*** DATASET CONTENT Section Begins ***

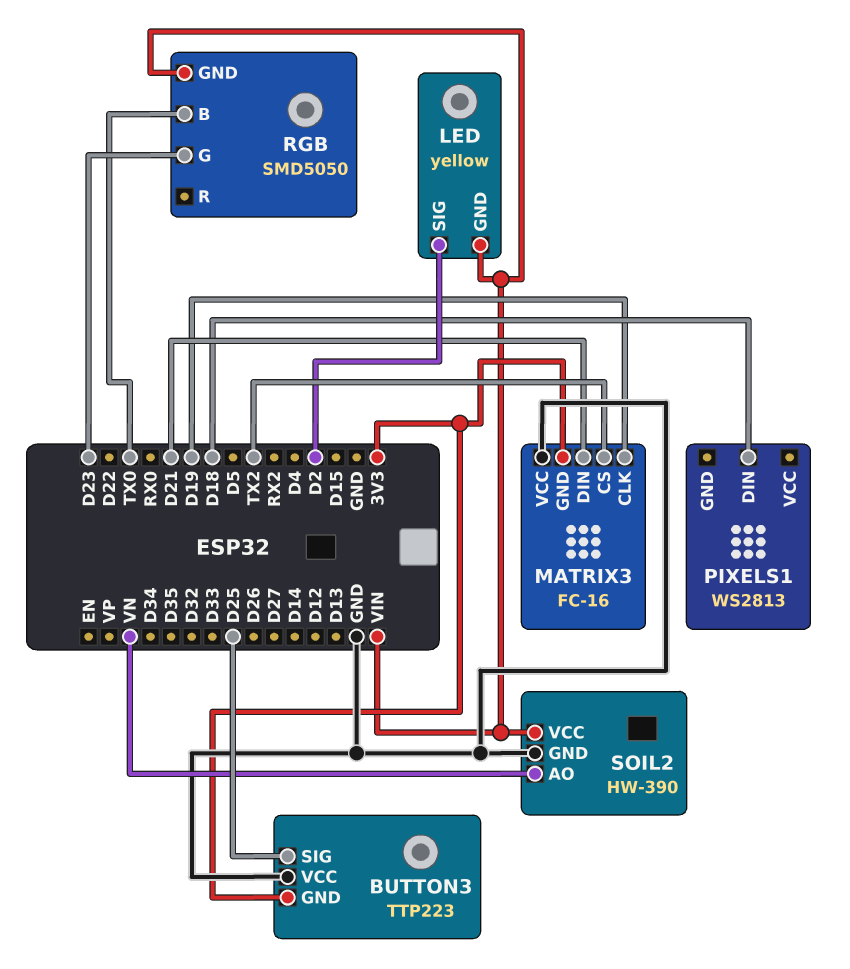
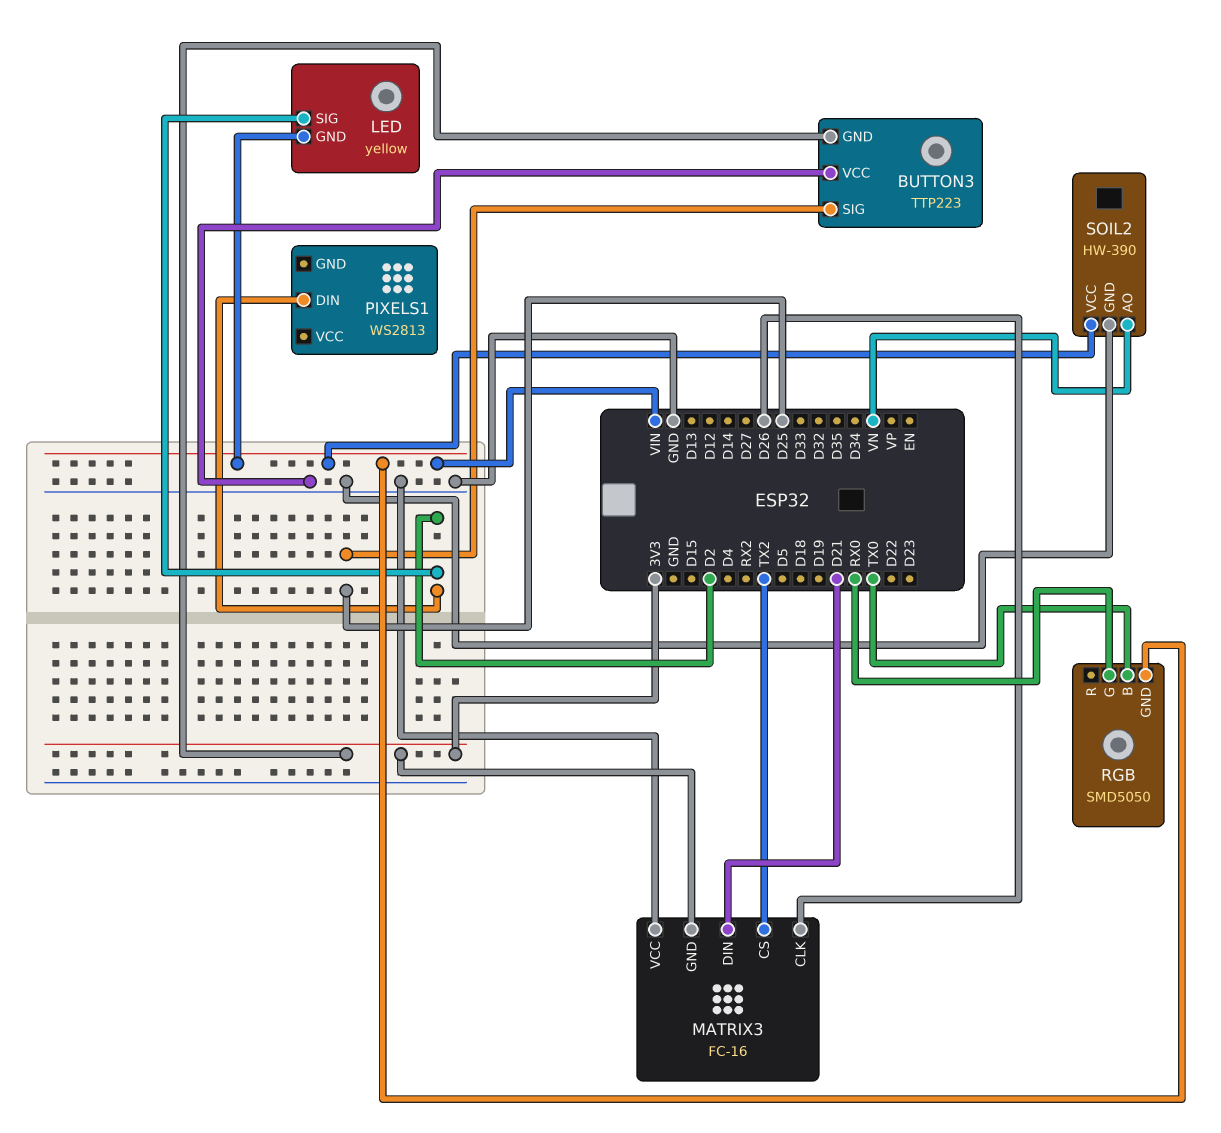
MATRIX3 pin CLK: D19 -> D26
PIXELS1 pin DIN: D18 -> D2
RGB pin G: D23 -> RX0

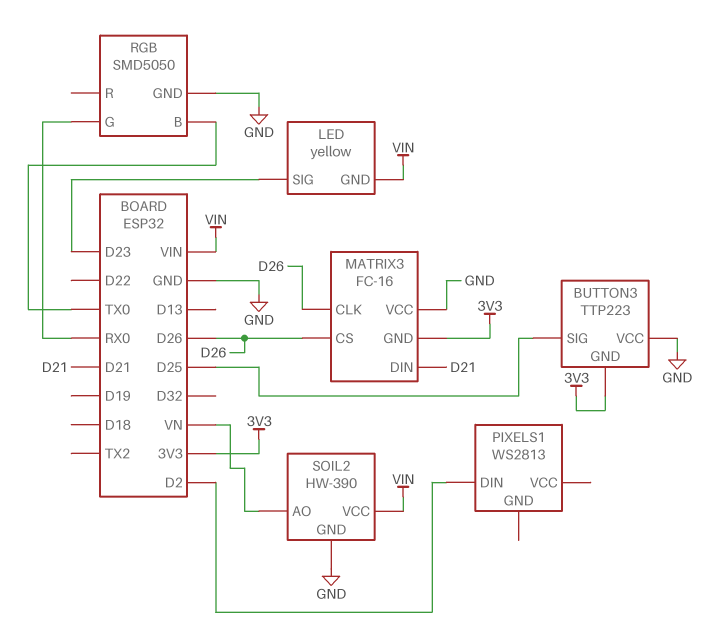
LED pin SIG: D2 -> D23
MATRIX3 pin CS: TX2 -> D26
RGB pin GND: VIN -> GND

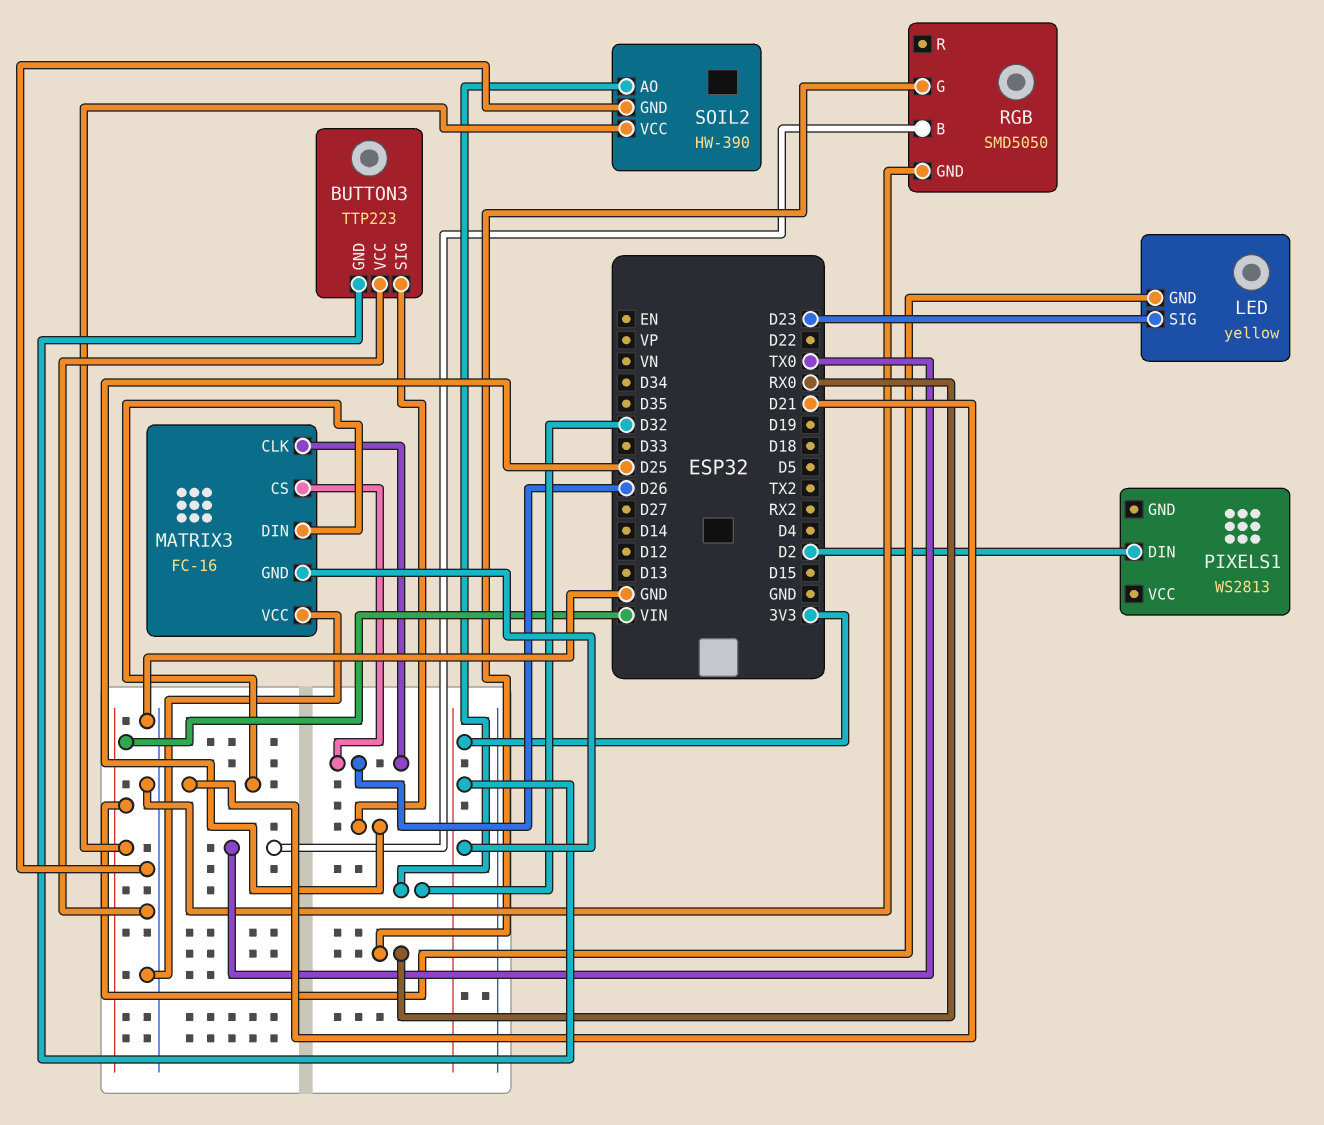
SOIL2 pin AO: VN -> D32

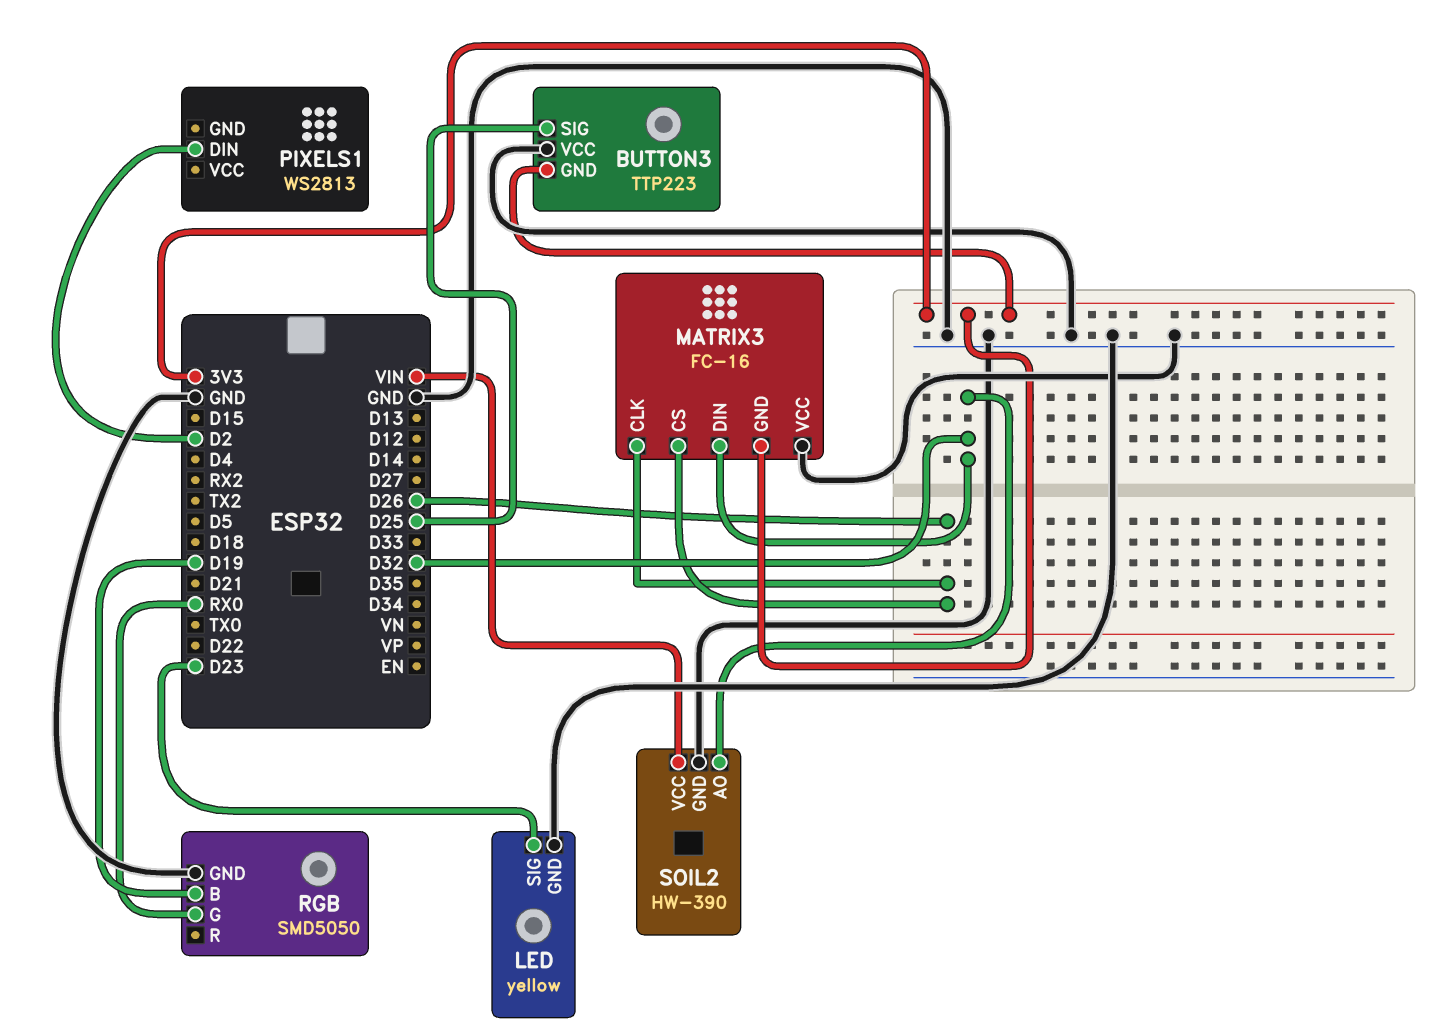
LED pin GND: VIN -> GND
MATRIX3 pin DIN: D21 -> D32
RGB pin B: TX0 -> D19

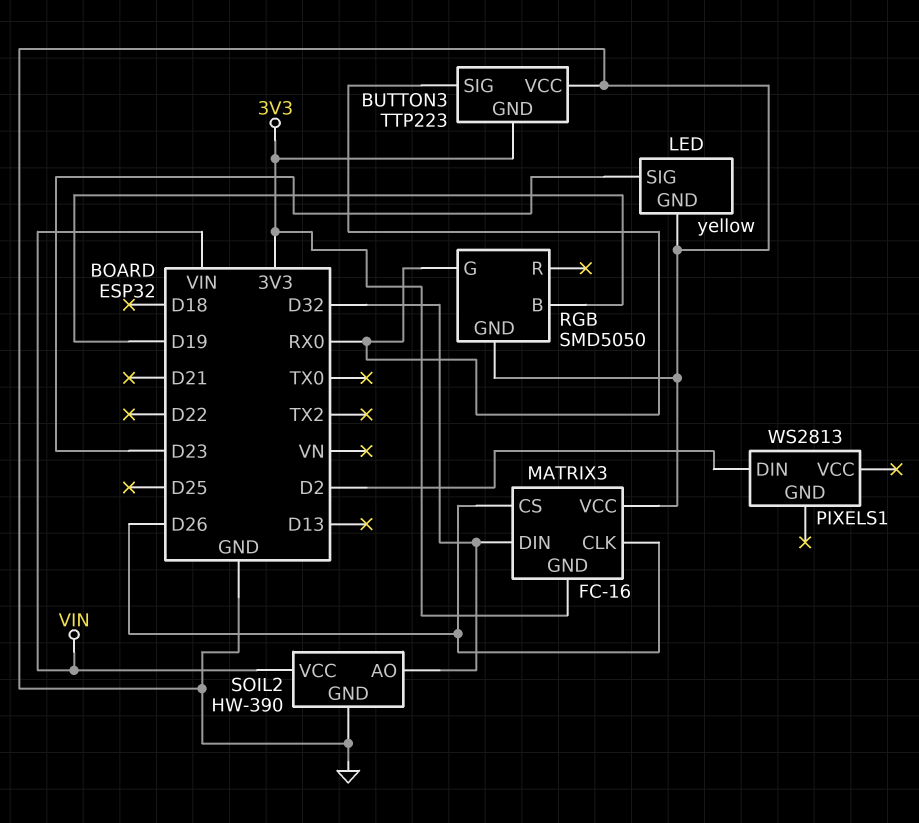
BUTTON3 pin SIG: D25 -> RX0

*** DATASET CONTENT Section Ends ***

* [EXERCISE REQUIREMENTS]
Give back the listing exactly, with the pictures removed.

* [SOLUTION TO THIS EXERCISE]
MATRIX3 pin CLK: D19 -> D26
PIXELS1 pin DIN: D18 -> D2
RGB pin G: D23 -> RX0

LED pin SIG: D2 -> D23
MATRIX3 pin CS: TX2 -> D26
RGB pin GND: VIN -> GND

SOIL2 pin AO: VN -> D32

LED pin GND: VIN -> GND
MATRIX3 pin DIN: D21 -> D32
RGB pin B: TX0 -> D19

BUTTON3 pin SIG: D25 -> RX0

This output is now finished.